## How to complete this task
In the listing below, find the line containing "camera: 10 degrees left, 10 degrees up" and the line containing "(499, 89) = (419, 150): red". Repeat exactly those two lines and every line between them.

## Source material

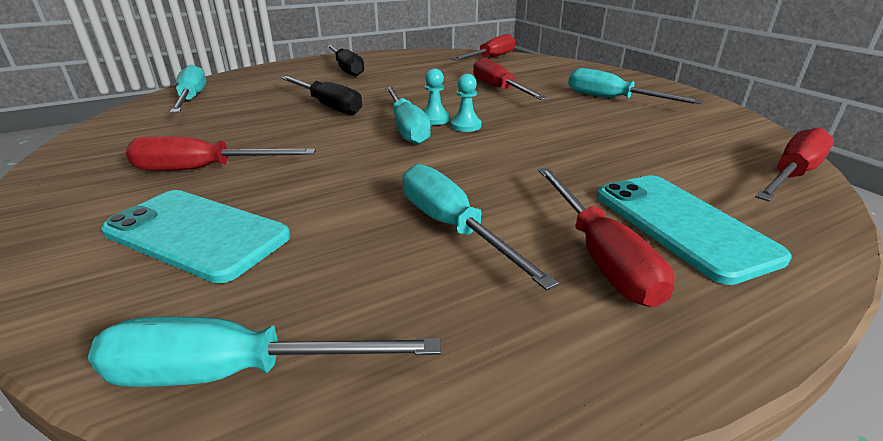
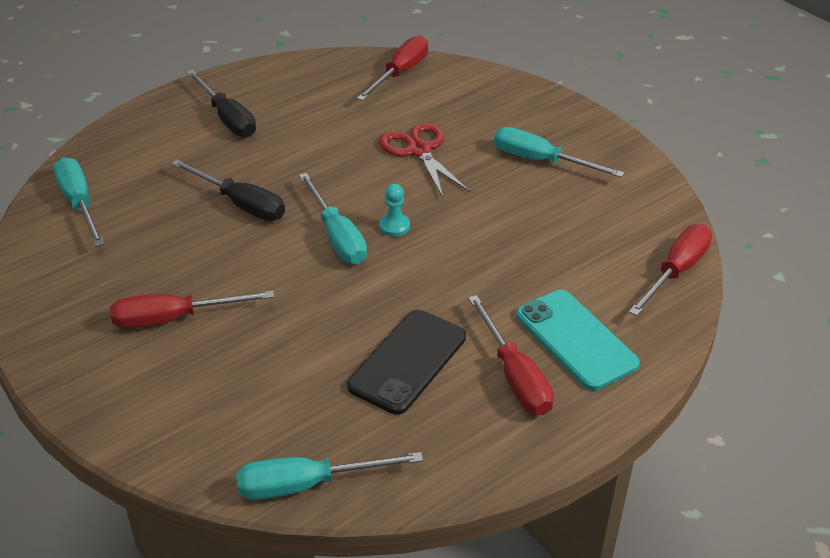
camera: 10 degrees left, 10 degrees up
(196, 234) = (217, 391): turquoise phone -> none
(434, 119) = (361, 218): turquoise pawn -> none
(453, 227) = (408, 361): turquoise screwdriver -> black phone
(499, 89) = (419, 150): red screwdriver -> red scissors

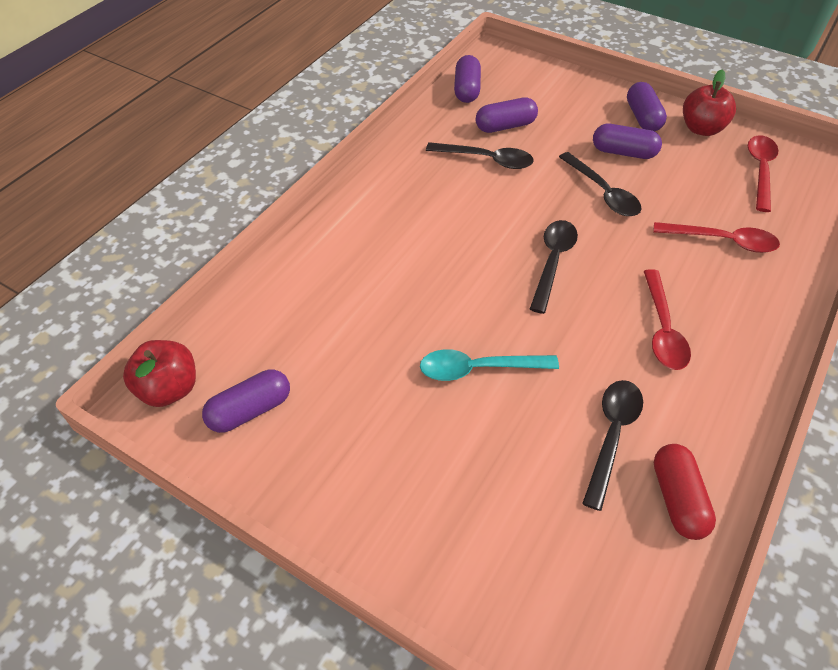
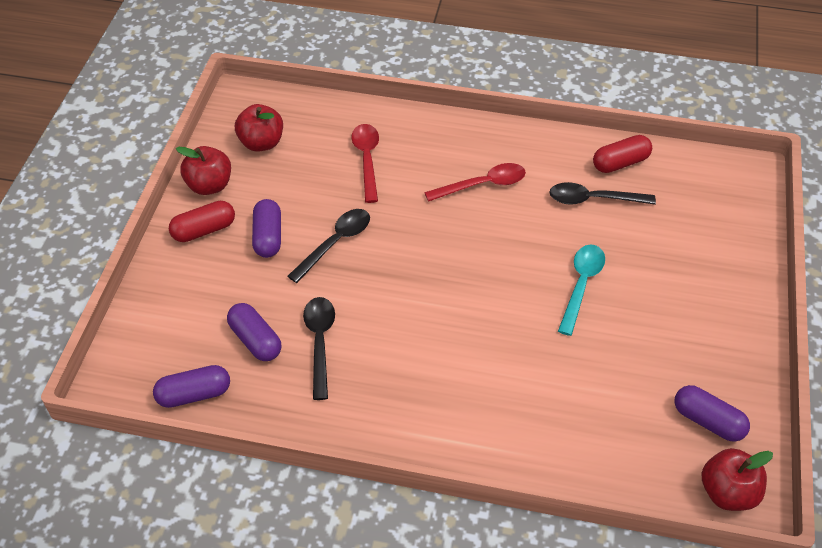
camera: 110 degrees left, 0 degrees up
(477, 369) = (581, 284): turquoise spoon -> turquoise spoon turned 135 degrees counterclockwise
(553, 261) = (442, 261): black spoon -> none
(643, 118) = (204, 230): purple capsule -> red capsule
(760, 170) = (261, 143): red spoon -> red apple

...

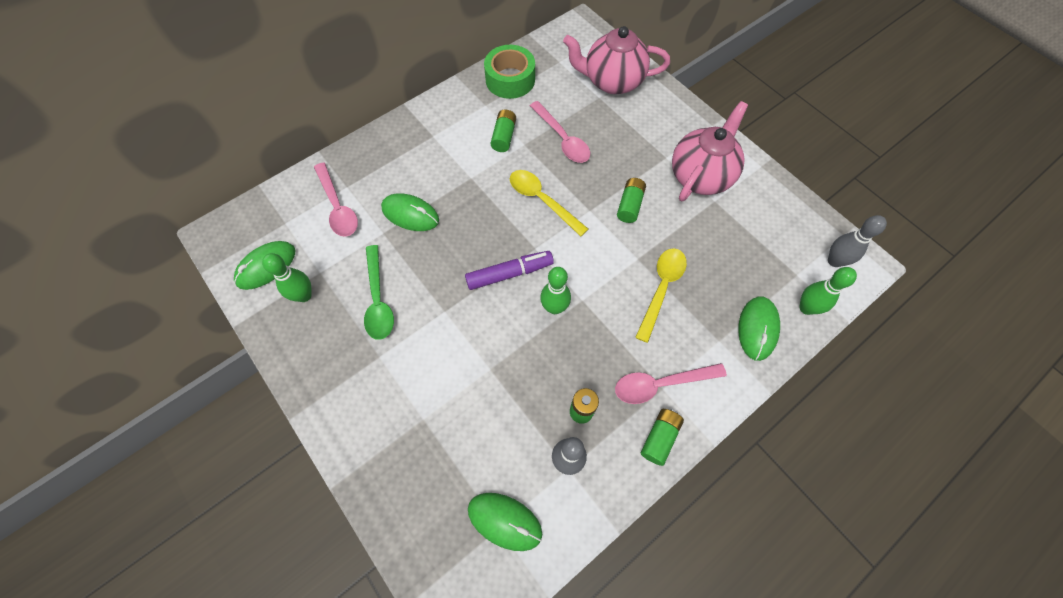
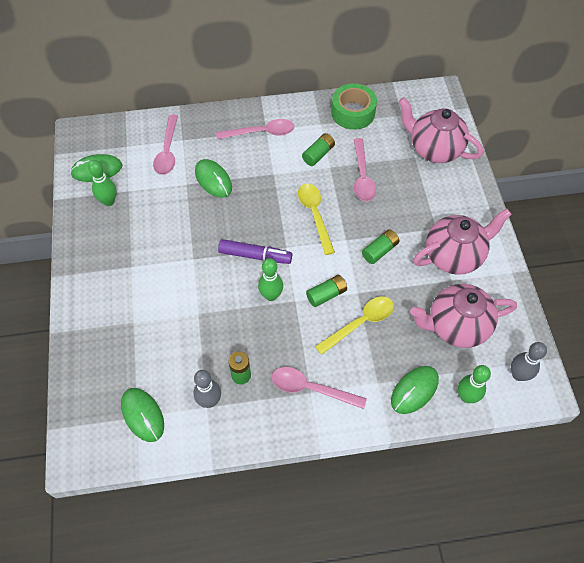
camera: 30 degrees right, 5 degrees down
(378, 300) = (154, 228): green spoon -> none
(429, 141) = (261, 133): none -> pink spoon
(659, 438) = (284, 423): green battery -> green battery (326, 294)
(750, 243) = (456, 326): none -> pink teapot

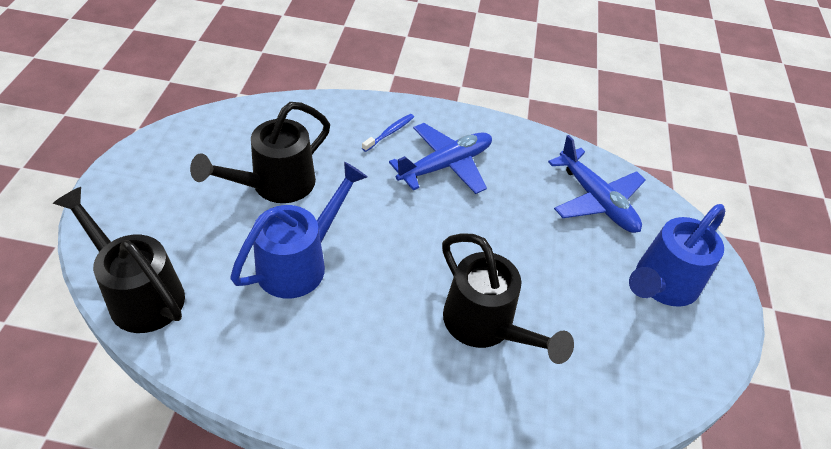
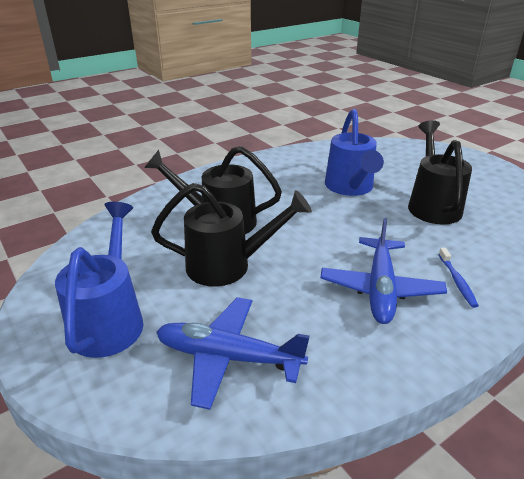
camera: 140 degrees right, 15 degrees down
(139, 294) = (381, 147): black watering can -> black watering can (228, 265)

## Result of this task
camera: 10 degrees left, 10 degrees up
(196, 234) = (217, 391): turquoise phone -> none
(434, 119) = (361, 218): turquoise pawn -> none
(453, 227) = (408, 361): turquoise screwdriver -> black phone
(499, 89) = (419, 150): red screwdriver -> red scissors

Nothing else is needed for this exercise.